**BRIEF**
Beginning with the line that holds "(414, 502) = (435, 194): none -> blue button" and ending with the last line, please repeat the entries exactly and omit the pictures.

[Object correspondence data]
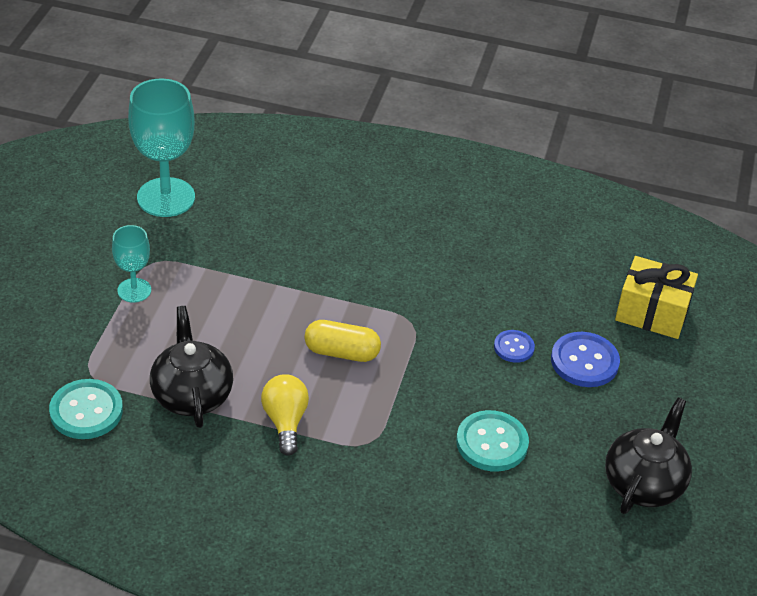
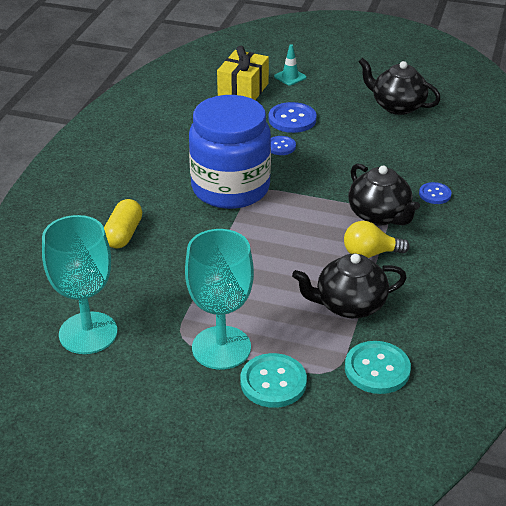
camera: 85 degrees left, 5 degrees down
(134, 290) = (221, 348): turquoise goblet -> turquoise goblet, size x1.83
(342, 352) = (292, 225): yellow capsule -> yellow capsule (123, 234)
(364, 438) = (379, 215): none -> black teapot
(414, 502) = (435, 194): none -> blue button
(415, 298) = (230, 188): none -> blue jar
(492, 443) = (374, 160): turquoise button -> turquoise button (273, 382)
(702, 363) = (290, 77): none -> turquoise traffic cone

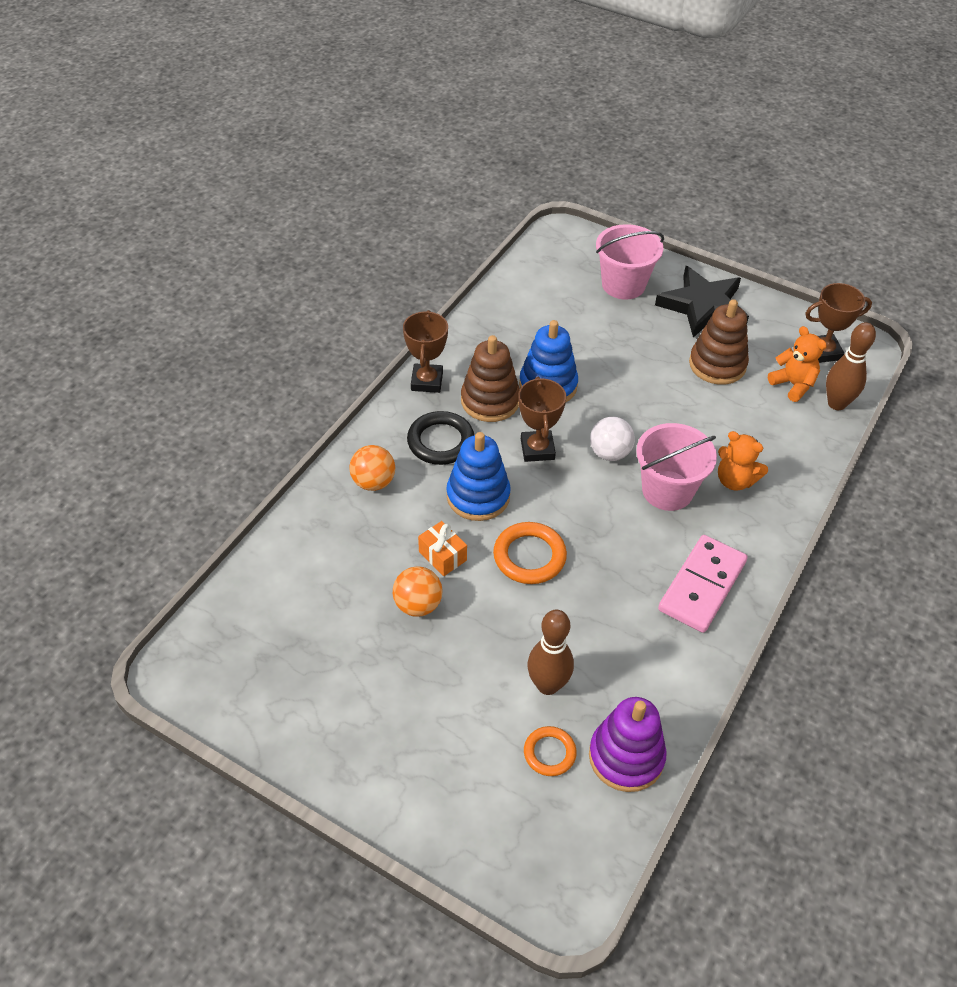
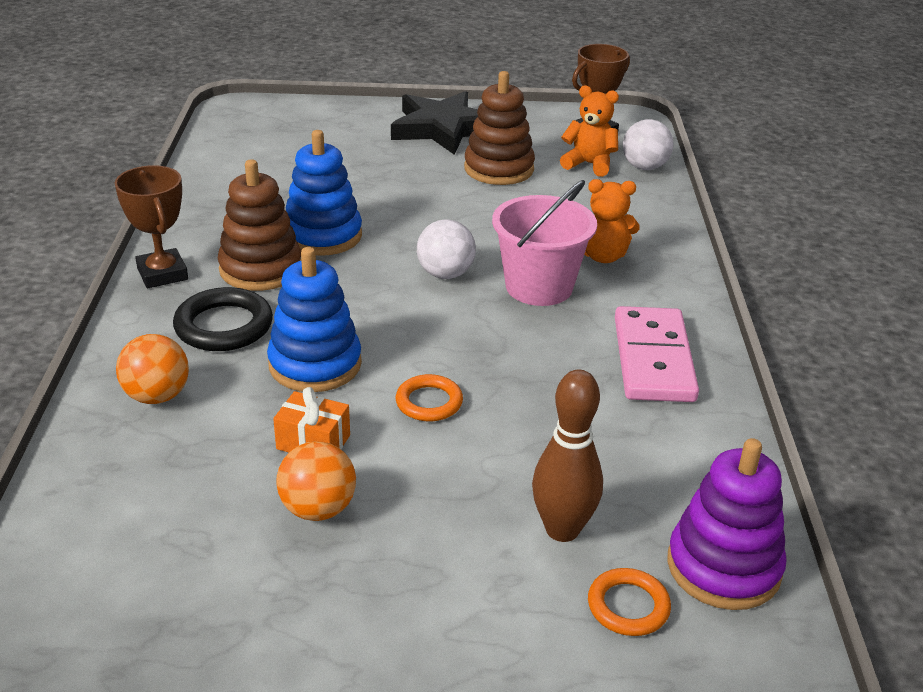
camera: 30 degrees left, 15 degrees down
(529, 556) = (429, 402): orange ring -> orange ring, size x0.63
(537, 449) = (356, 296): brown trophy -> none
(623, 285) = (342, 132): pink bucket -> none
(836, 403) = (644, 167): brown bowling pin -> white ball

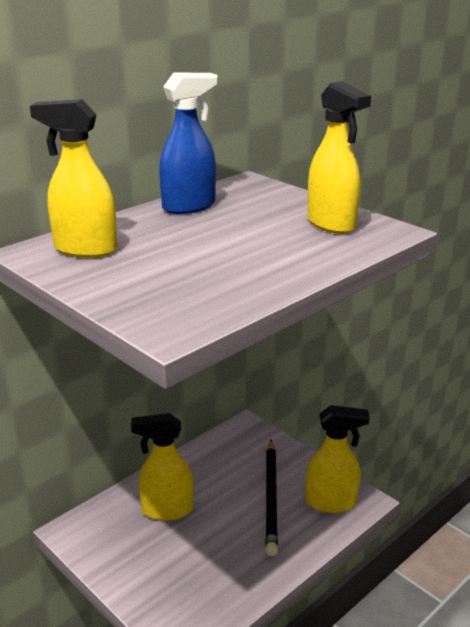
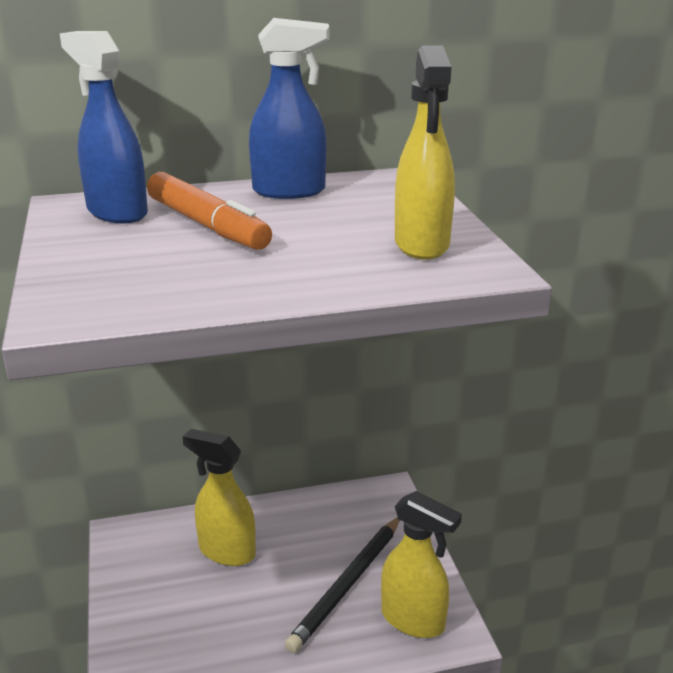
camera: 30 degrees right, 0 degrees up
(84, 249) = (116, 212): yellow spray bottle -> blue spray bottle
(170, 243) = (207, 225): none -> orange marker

**SOLUTION TO THE PROBLEM**
(414, 502) = (435, 194): none -> blue button
(415, 298) = (230, 188): none -> blue jar
(492, 443) = (374, 160): turquoise button -> turquoise button (273, 382)
(702, 363) = (290, 77): none -> turquoise traffic cone

camera: 30 degrees left, 15 degrees down
(529, 556) = (429, 402): orange ring -> orange ring, size x0.63
(537, 449) = (356, 296): brown trophy -> none
(623, 285) = (342, 132): pink bucket -> none
(836, 403) = (644, 167): brown bowling pin -> white ball

camera: 30 degrees right, 0 degrees up
(84, 249) = (116, 212): yellow spray bottle -> blue spray bottle
(170, 243) = (207, 225): none -> orange marker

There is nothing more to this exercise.